Restate the last part of the records below word for word, beginning at the line with "brown bucket [426,305,463,349]" and ending at the final line.
=== INPUT MATERIAL ===
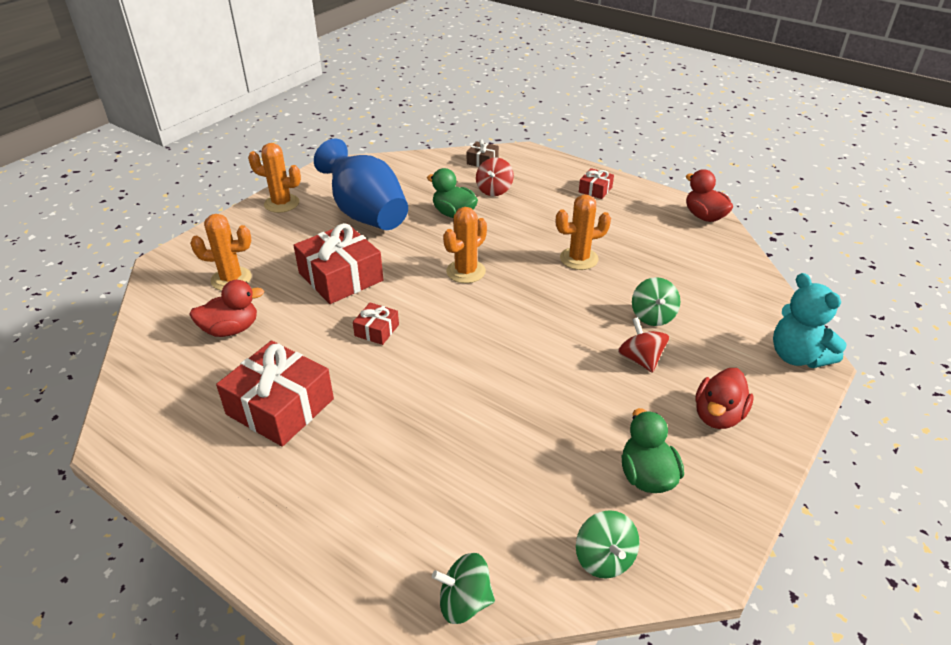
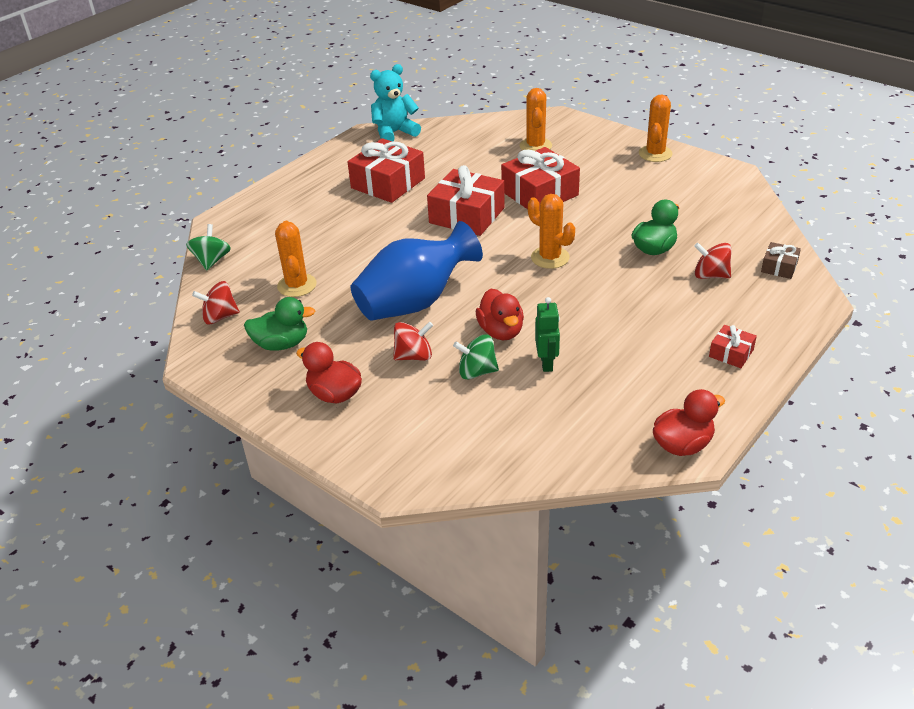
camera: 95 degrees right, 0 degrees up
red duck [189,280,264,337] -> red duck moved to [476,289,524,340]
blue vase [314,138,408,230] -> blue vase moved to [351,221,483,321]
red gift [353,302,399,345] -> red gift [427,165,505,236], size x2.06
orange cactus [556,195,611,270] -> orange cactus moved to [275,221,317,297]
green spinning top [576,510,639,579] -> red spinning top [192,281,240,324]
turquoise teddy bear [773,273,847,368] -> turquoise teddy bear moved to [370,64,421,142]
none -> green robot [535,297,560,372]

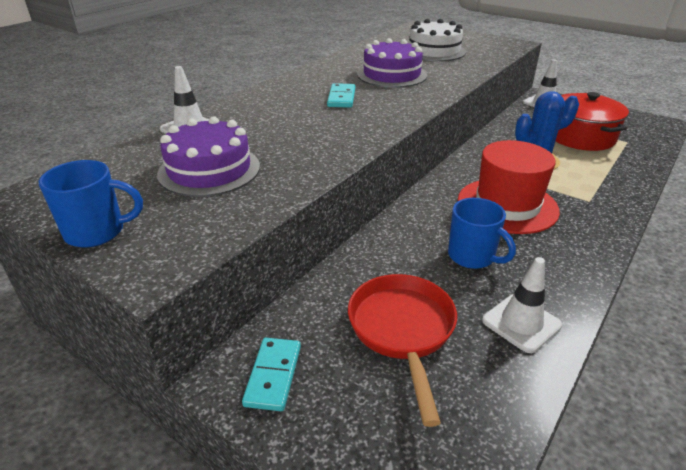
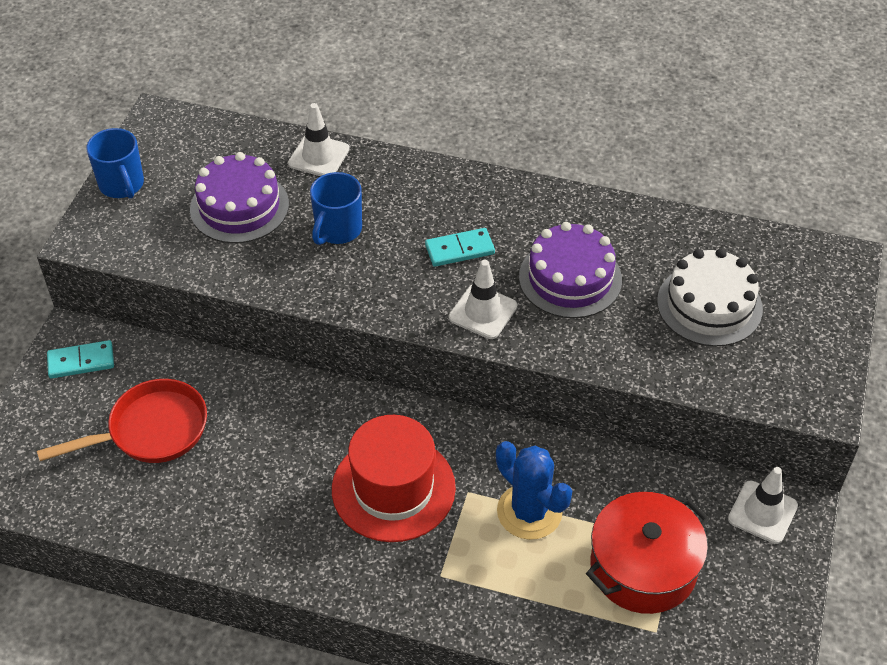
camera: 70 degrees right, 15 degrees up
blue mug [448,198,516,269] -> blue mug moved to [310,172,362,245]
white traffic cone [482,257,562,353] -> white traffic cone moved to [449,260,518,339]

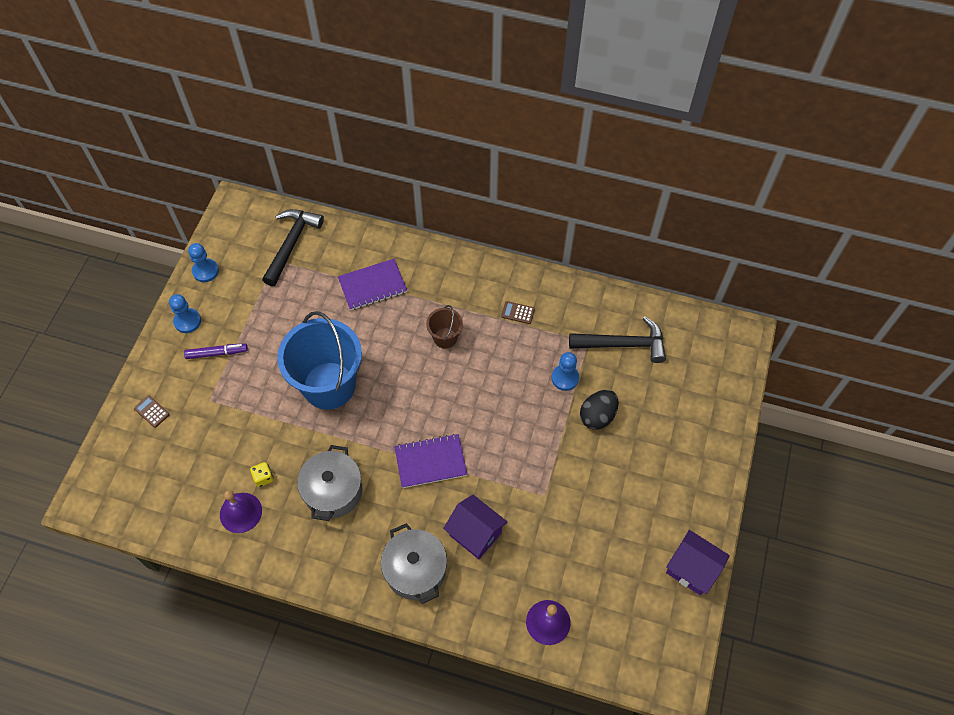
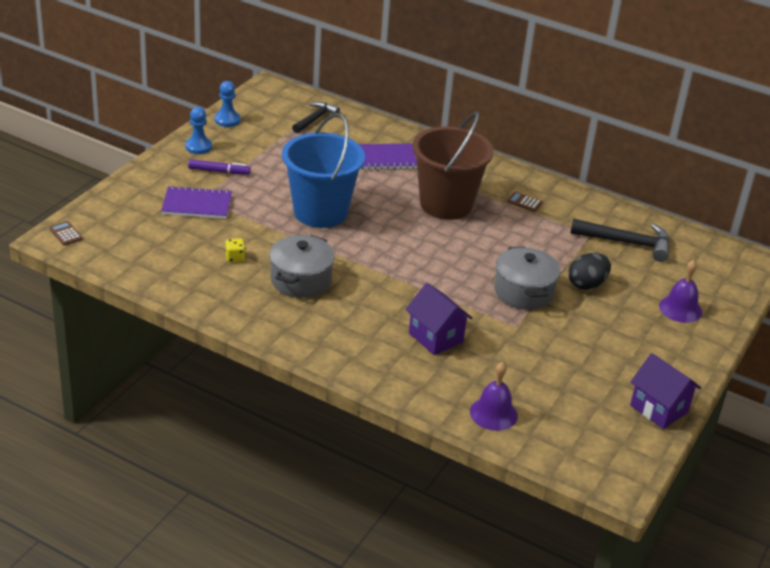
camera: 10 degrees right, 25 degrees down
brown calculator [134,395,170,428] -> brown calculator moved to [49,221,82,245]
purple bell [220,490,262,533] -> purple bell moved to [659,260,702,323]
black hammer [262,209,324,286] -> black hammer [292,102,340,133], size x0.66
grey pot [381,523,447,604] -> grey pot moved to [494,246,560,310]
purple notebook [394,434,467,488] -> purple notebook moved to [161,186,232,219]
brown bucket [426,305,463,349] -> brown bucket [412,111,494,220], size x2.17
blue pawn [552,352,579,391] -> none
===
TASK OUTPUT:
brown bucket [426,305,463,349] -> brown bucket [412,111,494,220], size x2.17
blue pawn [552,352,579,391] -> none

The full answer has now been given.